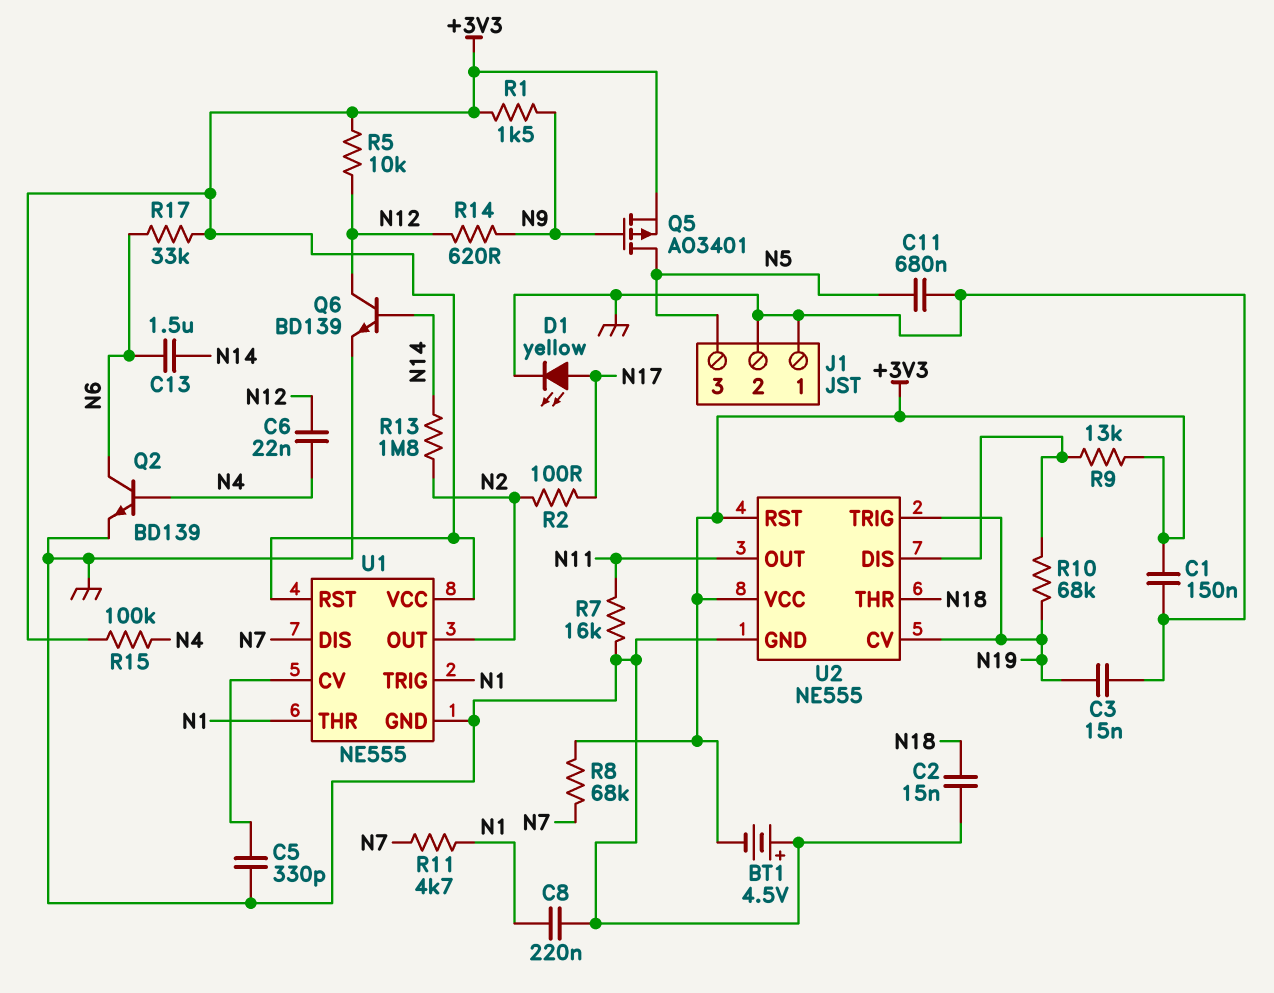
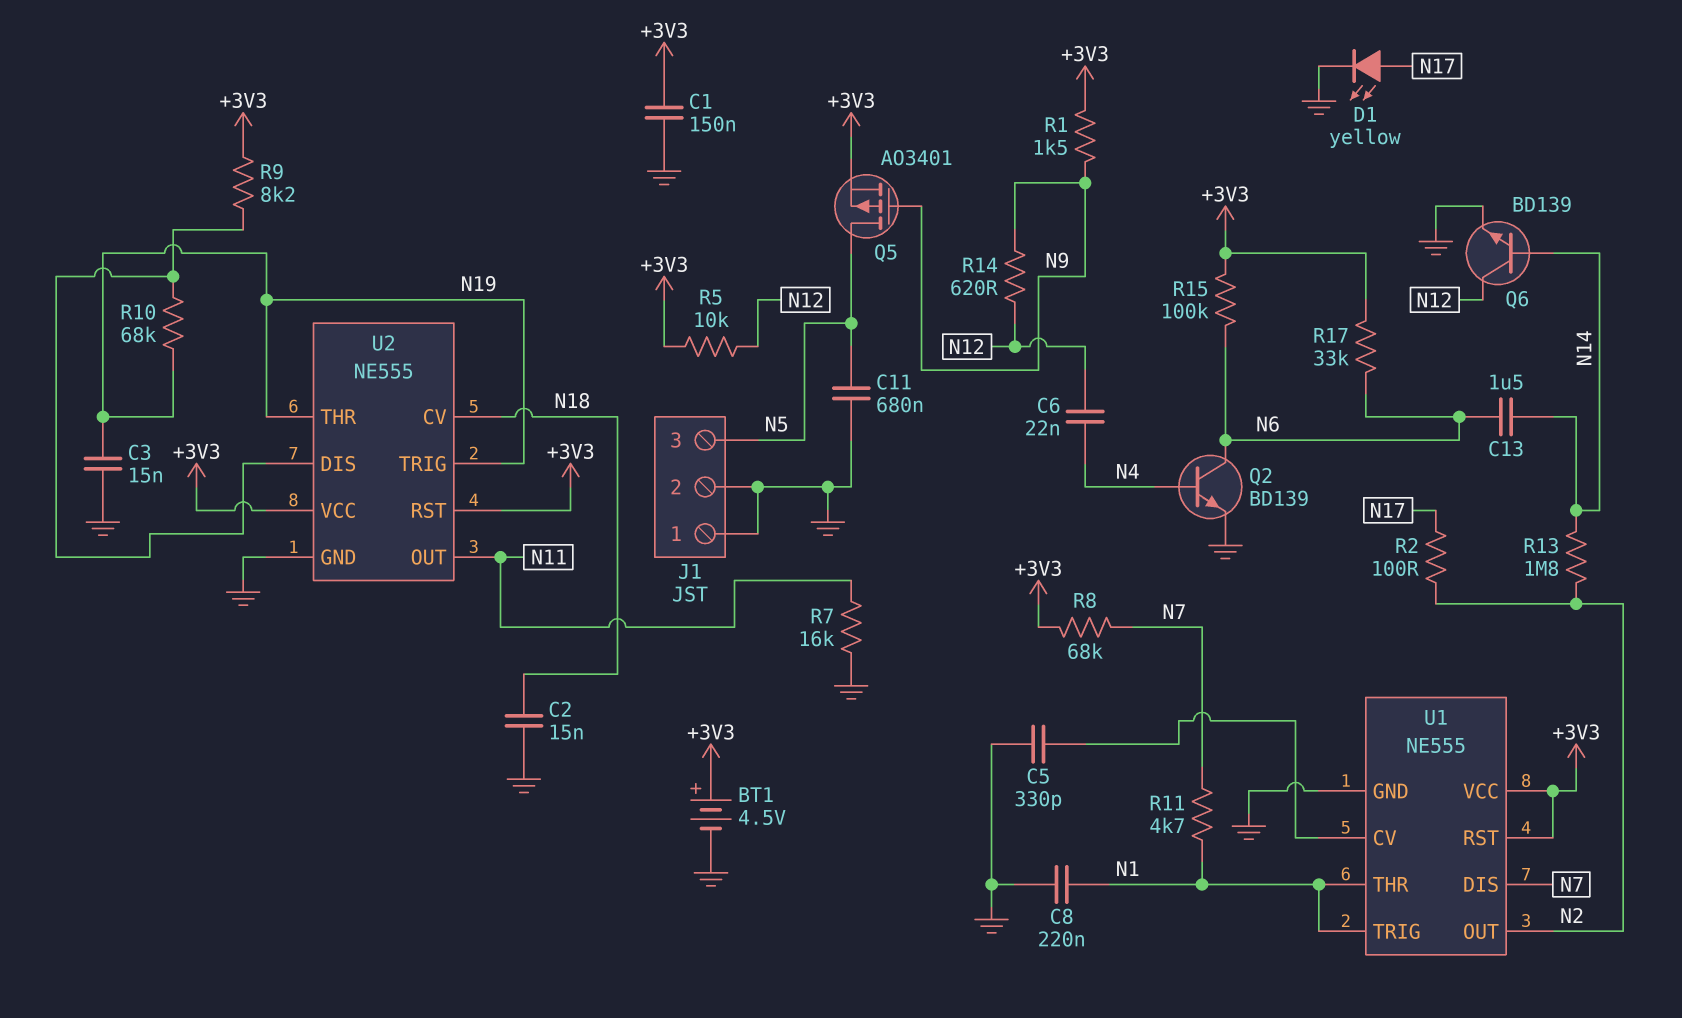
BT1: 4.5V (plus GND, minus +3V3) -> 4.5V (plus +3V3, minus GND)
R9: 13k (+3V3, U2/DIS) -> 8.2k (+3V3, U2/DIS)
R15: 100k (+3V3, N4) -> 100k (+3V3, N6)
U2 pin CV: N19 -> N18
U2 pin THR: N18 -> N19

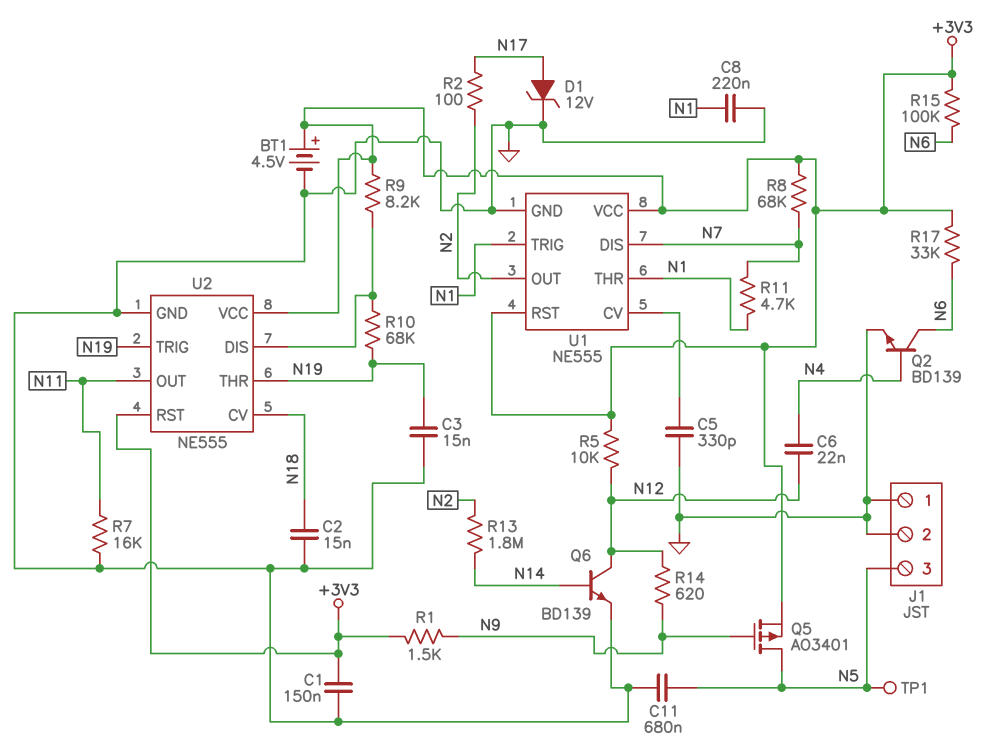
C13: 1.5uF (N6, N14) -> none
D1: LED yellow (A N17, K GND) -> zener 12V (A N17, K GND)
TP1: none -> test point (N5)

------------------------------------

__WHAT TO DO__
Only the records, copied exactly and without pictures, should make up the answer.

__OUTPUT__
BT1: 4.5V (plus GND, minus +3V3) -> 4.5V (plus +3V3, minus GND)
R9: 13k (+3V3, U2/DIS) -> 8.2k (+3V3, U2/DIS)
R15: 100k (+3V3, N4) -> 100k (+3V3, N6)
U2 pin CV: N19 -> N18
U2 pin THR: N18 -> N19

C13: 1.5uF (N6, N14) -> none
D1: LED yellow (A N17, K GND) -> zener 12V (A N17, K GND)
TP1: none -> test point (N5)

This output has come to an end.